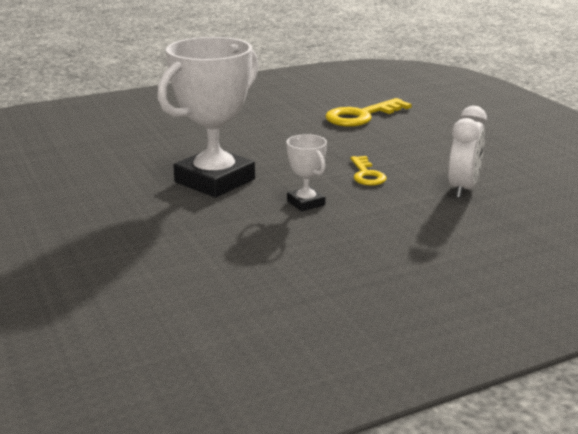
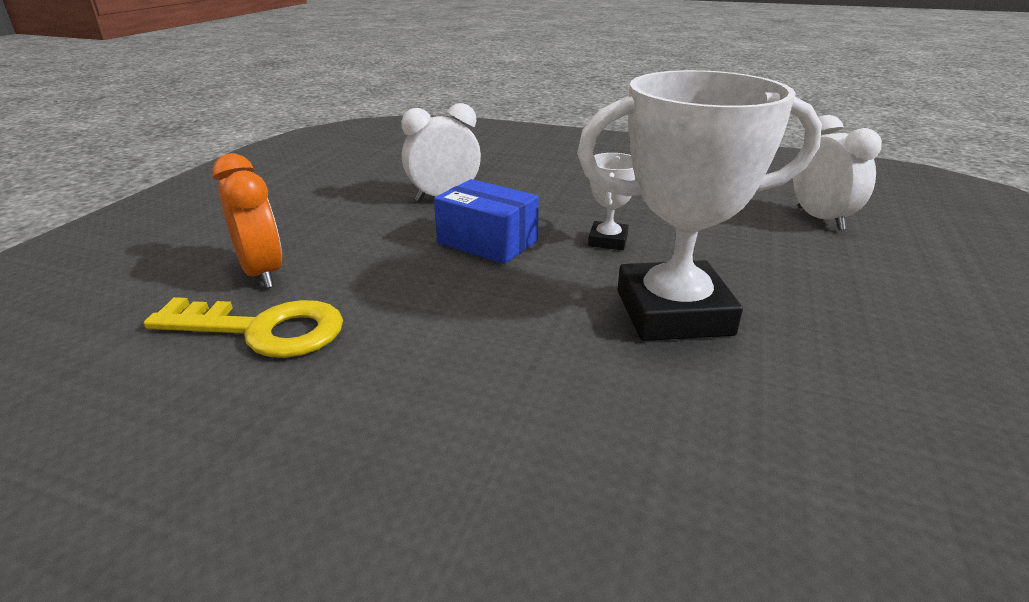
camera: 135 degrees left, 5 degrees up
(184, 289) = (820, 219): none -> white clock
(366, 174) = (487, 242): yellow key -> blue box
(419, 125) = (262, 273): none -> orange clock

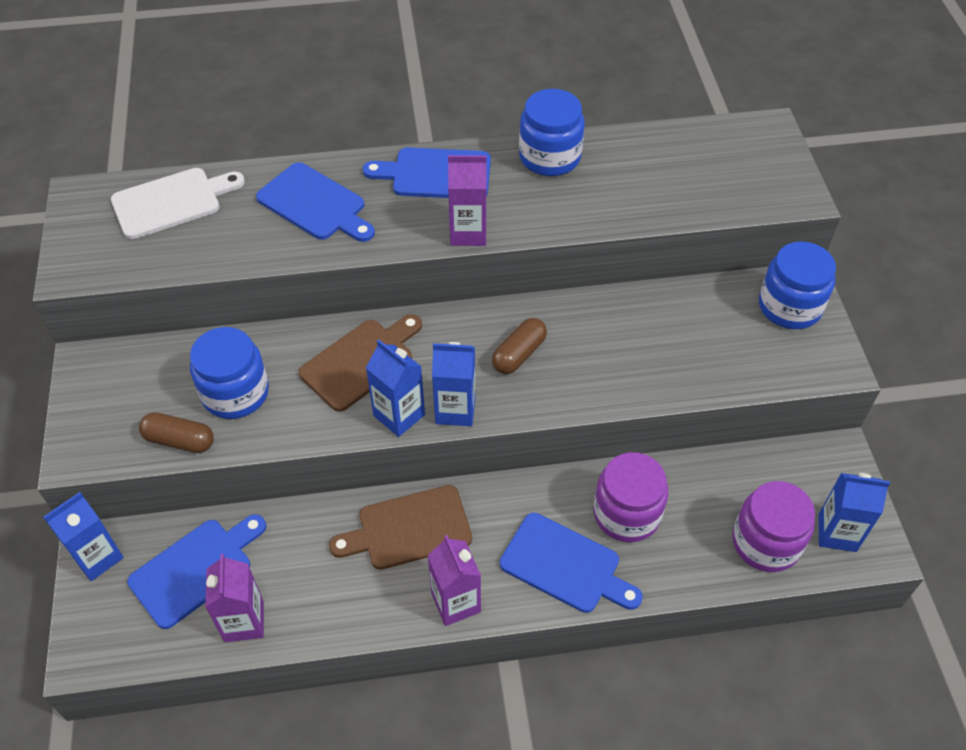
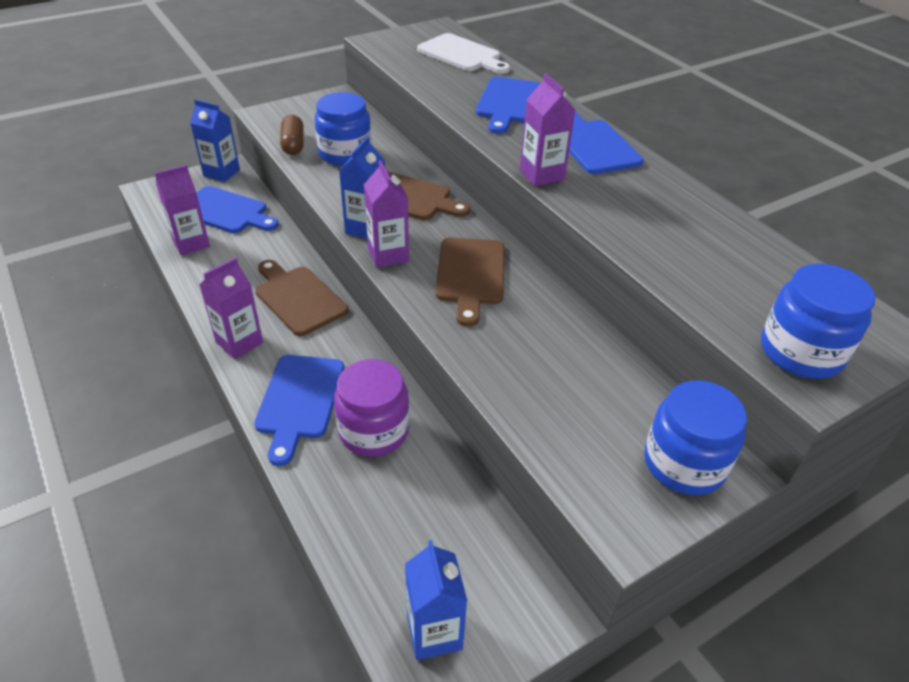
camera: 65 degrees right, 10 degrees down
(455, 410) = (388, 255): blue carton -> purple carton
(519, 354) = (470, 275): brown capsule -> brown cutting board
(549, 157) = (677, 196): blue jar -> blue jar (801, 352)
(766, 542) = (390, 559): purple jar -> none

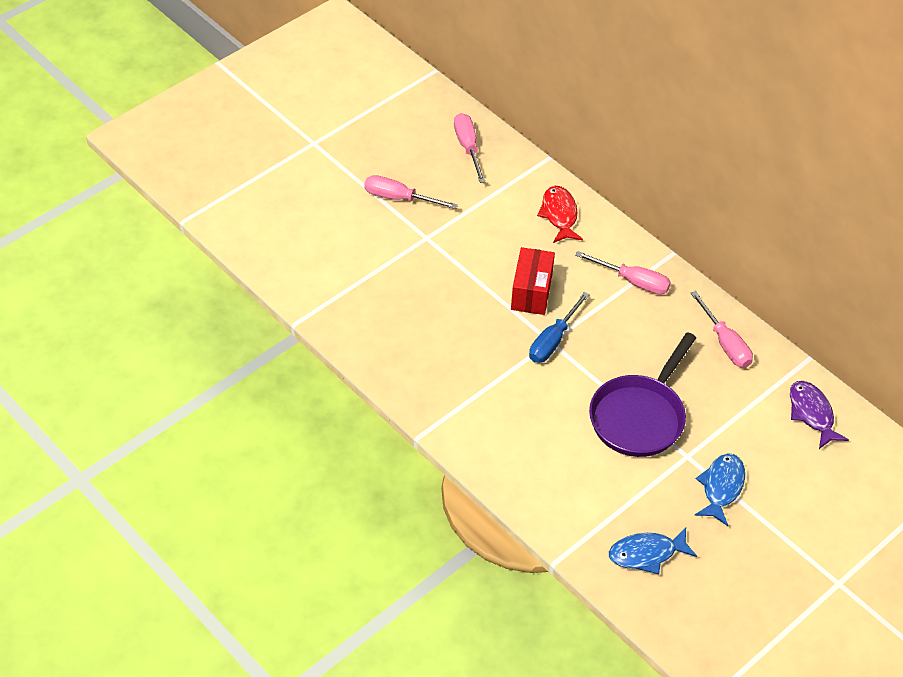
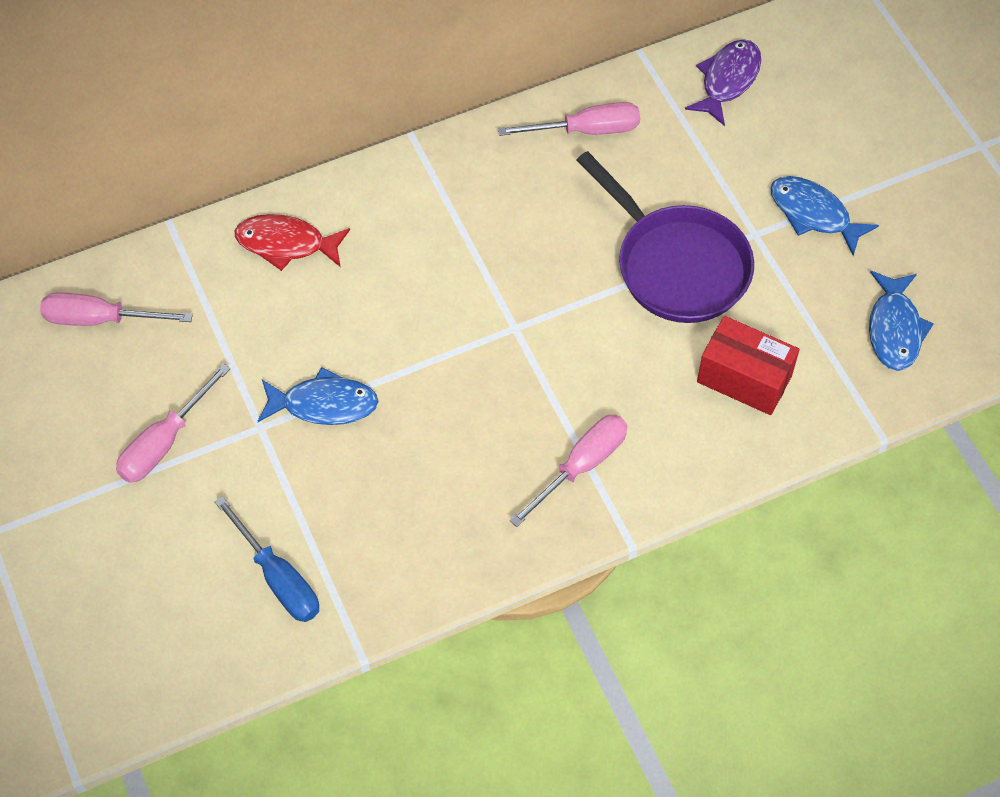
camera: 70 degrees left, 10 degrees up
(454, 262) = (324, 404): none -> blue fish
(531, 292) = (418, 323): red box -> red box (744, 379)
(553, 340) = (514, 324): blue screwdriver -> blue screwdriver (278, 578)
(633, 281) = (443, 196): pink screwdriver -> pink screwdriver (581, 466)
(812, 414) = (727, 80): purple fish -> purple fish turned 120 degrees clockwise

● Work to be completed: Scan the data above; copy every line where "degrees" appears.

● Answer for this exercise:
camera: 135 degrees left, 5 degrees up
camera: 65 degrees right, 10 degrees down
camera: 70 degrees left, 10 degrees up
(812, 414) = (727, 80): purple fish -> purple fish turned 120 degrees clockwise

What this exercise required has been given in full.